==== DATA SHOWN ====

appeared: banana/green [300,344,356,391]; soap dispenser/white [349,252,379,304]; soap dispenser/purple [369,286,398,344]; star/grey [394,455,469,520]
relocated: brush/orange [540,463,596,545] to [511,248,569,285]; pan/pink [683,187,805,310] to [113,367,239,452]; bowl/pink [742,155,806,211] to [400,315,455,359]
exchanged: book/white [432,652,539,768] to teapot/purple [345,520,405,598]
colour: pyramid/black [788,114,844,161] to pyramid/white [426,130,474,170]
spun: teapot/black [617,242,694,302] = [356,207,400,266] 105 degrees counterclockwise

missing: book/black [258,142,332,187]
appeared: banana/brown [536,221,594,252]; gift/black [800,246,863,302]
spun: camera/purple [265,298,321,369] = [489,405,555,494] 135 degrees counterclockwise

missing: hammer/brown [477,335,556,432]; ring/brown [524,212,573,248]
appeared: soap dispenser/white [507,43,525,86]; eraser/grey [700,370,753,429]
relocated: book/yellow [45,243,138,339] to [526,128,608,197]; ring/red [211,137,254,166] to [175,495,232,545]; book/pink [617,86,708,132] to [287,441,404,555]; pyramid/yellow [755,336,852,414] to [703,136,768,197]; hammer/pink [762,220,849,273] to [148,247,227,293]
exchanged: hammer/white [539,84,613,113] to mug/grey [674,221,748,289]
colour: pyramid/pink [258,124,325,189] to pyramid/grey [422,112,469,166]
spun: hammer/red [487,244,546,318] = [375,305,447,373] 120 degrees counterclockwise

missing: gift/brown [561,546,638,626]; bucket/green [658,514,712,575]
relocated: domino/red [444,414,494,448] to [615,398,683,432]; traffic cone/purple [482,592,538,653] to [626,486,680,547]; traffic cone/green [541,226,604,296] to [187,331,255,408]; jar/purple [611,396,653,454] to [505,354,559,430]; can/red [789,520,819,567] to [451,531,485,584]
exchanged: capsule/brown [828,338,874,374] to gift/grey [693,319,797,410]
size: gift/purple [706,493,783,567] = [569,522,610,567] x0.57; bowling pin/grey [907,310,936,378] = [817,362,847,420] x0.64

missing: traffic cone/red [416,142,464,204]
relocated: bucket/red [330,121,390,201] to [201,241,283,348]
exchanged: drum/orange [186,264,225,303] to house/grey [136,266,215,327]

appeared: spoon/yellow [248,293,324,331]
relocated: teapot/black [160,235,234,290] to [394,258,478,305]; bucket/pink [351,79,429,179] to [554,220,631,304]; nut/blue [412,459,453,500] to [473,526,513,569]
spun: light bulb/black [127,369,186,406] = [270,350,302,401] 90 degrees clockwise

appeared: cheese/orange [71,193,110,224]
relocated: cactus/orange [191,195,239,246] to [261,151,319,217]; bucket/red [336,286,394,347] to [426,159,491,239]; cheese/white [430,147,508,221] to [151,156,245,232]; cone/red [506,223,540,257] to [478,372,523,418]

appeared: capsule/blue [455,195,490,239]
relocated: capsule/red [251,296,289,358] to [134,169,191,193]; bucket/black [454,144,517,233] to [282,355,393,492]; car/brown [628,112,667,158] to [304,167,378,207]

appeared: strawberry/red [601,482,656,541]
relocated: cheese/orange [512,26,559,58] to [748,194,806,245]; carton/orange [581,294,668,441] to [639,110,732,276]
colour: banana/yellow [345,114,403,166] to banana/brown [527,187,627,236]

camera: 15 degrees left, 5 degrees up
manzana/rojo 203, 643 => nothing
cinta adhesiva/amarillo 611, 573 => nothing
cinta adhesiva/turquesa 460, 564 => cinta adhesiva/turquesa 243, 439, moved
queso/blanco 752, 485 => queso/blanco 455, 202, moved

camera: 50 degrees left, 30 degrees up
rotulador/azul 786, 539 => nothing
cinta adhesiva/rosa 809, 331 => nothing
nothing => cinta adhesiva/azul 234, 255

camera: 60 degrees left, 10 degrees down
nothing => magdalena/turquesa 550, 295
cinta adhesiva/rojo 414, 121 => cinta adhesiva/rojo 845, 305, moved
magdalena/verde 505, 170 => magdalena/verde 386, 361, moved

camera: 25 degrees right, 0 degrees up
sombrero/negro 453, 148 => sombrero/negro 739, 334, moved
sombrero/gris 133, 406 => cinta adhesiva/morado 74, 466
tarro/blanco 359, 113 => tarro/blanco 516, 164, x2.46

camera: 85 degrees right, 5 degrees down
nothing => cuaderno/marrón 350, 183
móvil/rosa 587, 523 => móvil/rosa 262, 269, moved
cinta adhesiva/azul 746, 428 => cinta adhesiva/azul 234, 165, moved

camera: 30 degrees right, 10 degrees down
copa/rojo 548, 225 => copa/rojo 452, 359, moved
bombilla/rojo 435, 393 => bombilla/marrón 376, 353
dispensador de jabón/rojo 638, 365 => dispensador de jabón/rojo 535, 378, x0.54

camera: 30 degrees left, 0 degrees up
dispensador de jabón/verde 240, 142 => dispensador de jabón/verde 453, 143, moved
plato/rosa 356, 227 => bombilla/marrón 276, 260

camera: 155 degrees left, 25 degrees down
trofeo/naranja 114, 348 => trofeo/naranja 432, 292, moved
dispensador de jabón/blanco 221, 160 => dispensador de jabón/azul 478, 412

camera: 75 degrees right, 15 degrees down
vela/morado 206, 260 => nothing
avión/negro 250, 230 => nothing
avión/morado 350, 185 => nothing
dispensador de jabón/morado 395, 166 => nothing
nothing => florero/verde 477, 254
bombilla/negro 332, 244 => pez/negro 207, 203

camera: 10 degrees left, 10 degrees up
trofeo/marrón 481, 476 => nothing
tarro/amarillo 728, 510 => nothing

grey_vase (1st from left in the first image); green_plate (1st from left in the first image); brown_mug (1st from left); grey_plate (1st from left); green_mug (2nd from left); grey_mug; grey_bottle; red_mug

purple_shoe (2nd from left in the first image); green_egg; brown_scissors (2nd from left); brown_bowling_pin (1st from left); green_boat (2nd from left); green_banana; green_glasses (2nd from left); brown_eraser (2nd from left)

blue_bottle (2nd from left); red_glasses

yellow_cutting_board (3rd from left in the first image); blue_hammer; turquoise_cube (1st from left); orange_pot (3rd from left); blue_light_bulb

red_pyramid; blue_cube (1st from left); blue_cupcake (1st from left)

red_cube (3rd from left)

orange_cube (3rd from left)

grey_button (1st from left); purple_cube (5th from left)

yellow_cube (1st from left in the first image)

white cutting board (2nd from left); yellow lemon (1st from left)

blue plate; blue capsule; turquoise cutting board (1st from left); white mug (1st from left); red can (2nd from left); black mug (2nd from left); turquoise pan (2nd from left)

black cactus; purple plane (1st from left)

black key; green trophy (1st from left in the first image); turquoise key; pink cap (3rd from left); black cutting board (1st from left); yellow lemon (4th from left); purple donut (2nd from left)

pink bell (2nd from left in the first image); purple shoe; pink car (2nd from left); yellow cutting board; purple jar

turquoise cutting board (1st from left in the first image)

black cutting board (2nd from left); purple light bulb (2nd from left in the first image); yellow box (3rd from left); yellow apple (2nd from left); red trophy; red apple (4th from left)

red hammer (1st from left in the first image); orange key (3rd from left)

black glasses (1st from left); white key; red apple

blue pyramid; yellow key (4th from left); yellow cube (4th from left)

====

> TO DO
Output the first line of the entries above and every line after it, exactly as written, ending with the line that contains "colour: pyramid/black [788,114,844,161]".

> RESPONSE AREA
appeared: banana/green [300,344,356,391]; soap dispenser/white [349,252,379,304]; soap dispenser/purple [369,286,398,344]; star/grey [394,455,469,520]
relocated: brush/orange [540,463,596,545] to [511,248,569,285]; pan/pink [683,187,805,310] to [113,367,239,452]; bowl/pink [742,155,806,211] to [400,315,455,359]
exchanged: book/white [432,652,539,768] to teapot/purple [345,520,405,598]
colour: pyramid/black [788,114,844,161] to pyramid/white [426,130,474,170]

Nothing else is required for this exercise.